Extracted material –

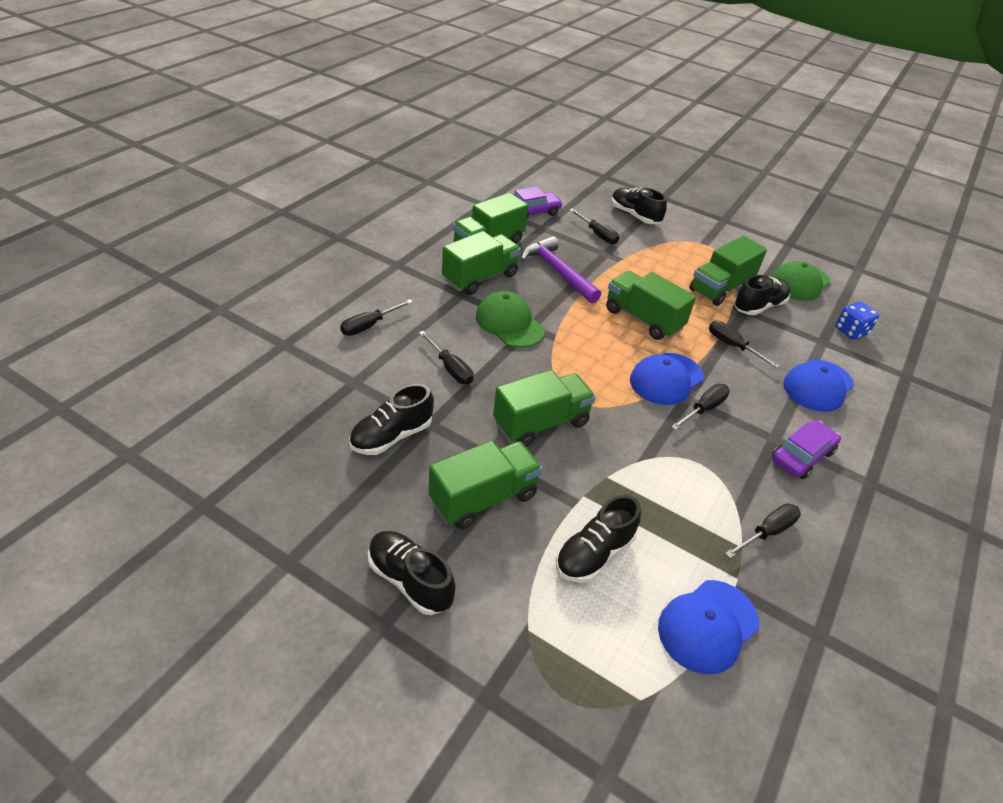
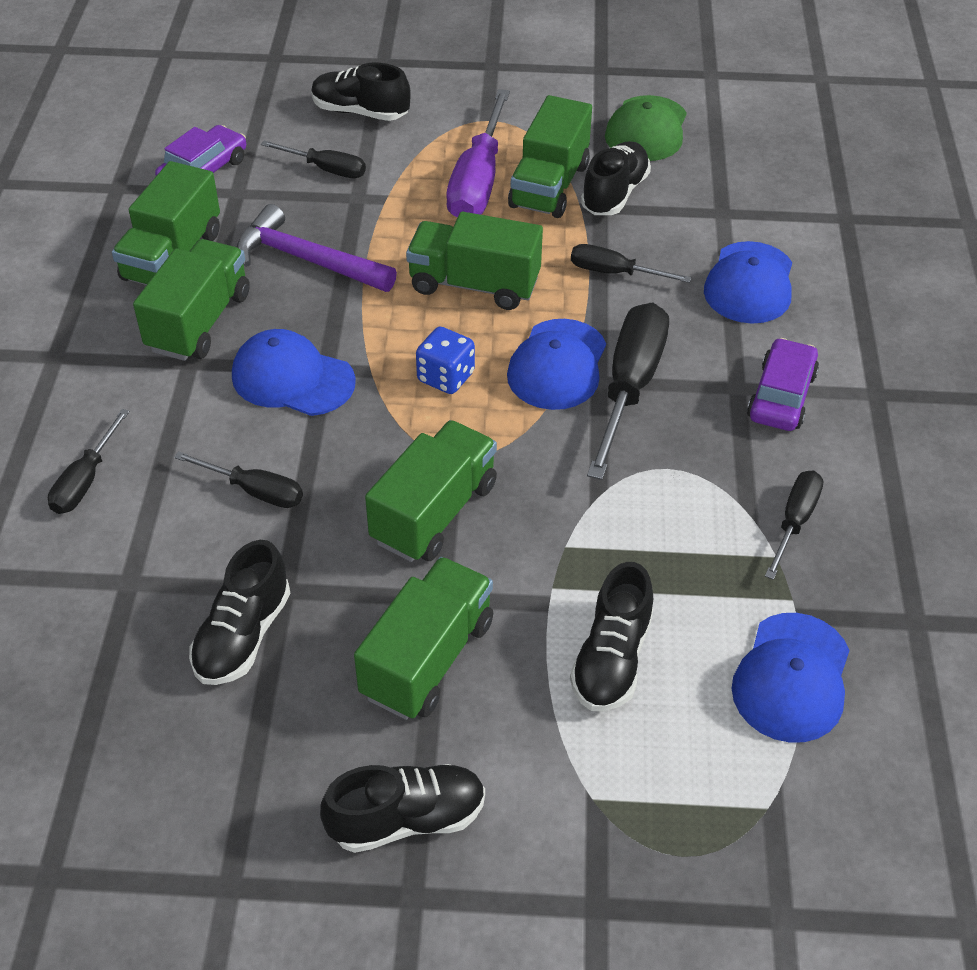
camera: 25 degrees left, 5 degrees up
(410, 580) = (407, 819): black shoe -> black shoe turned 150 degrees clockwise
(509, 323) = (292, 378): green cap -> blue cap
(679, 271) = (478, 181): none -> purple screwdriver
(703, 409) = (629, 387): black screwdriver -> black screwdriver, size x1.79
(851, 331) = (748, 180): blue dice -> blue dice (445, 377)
* * *
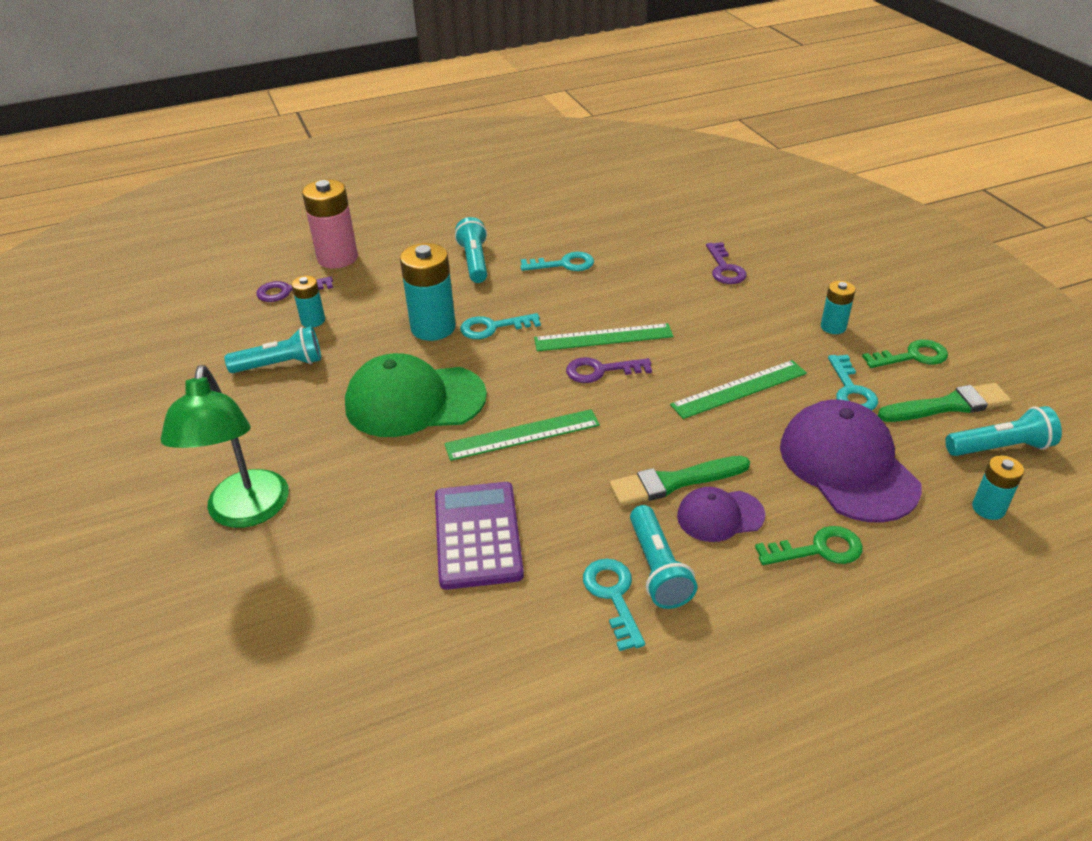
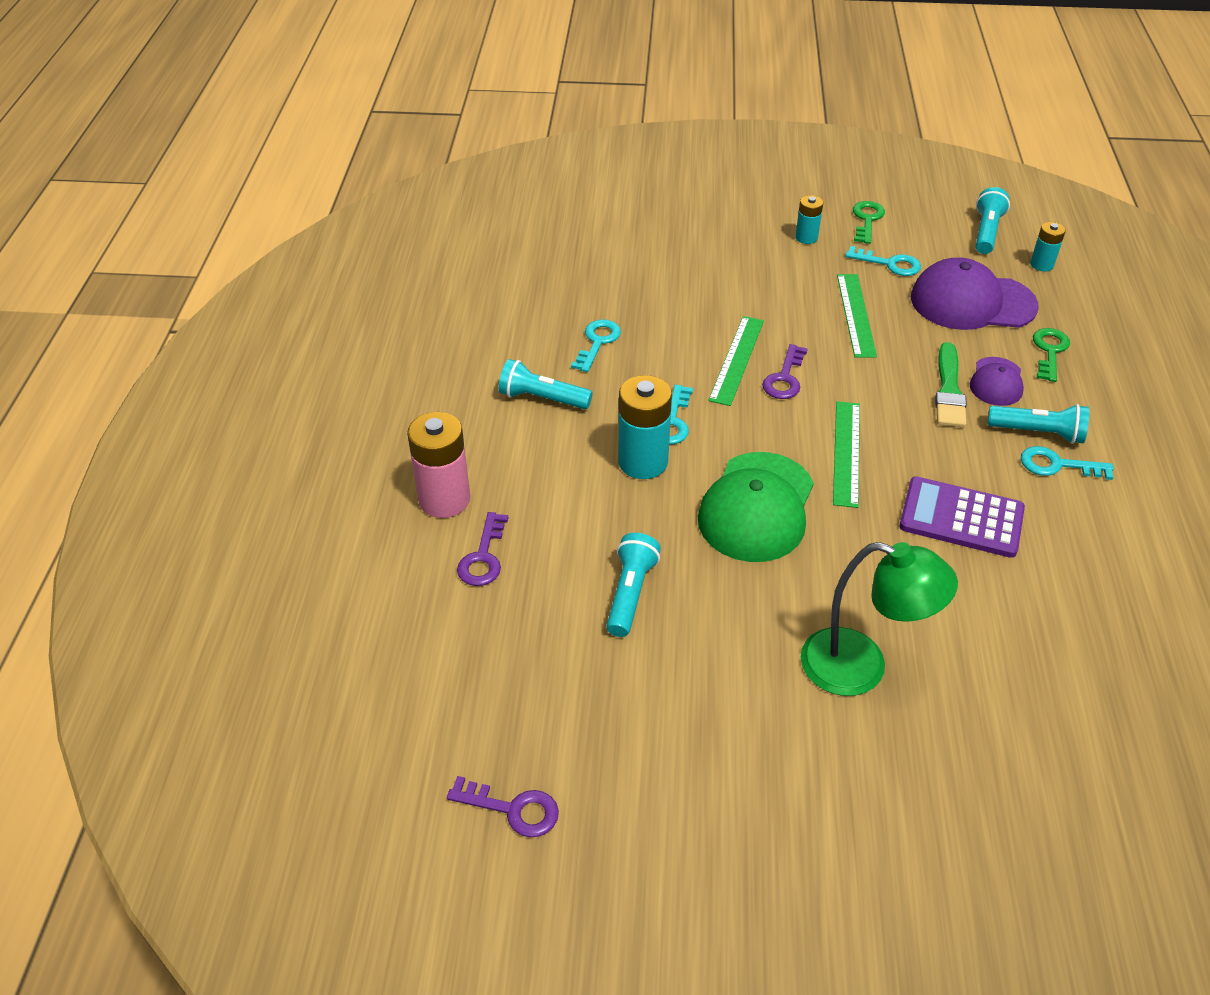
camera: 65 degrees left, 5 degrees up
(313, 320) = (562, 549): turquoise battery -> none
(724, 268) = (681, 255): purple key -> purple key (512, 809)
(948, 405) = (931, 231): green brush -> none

Try it –
Each line in the entries above, starting at the line with "camera: 25 degrees left, 5 degrees up" and ending at the line with "(851, 331) = (748, 180): blue", is to be printed exactly, and only those lines.

Output –
camera: 25 degrees left, 5 degrees up
(410, 580) = (407, 819): black shoe -> black shoe turned 150 degrees clockwise
(509, 323) = (292, 378): green cap -> blue cap
(679, 271) = (478, 181): none -> purple screwdriver
(703, 409) = (629, 387): black screwdriver -> black screwdriver, size x1.79
(851, 331) = (748, 180): blue dice -> blue dice (445, 377)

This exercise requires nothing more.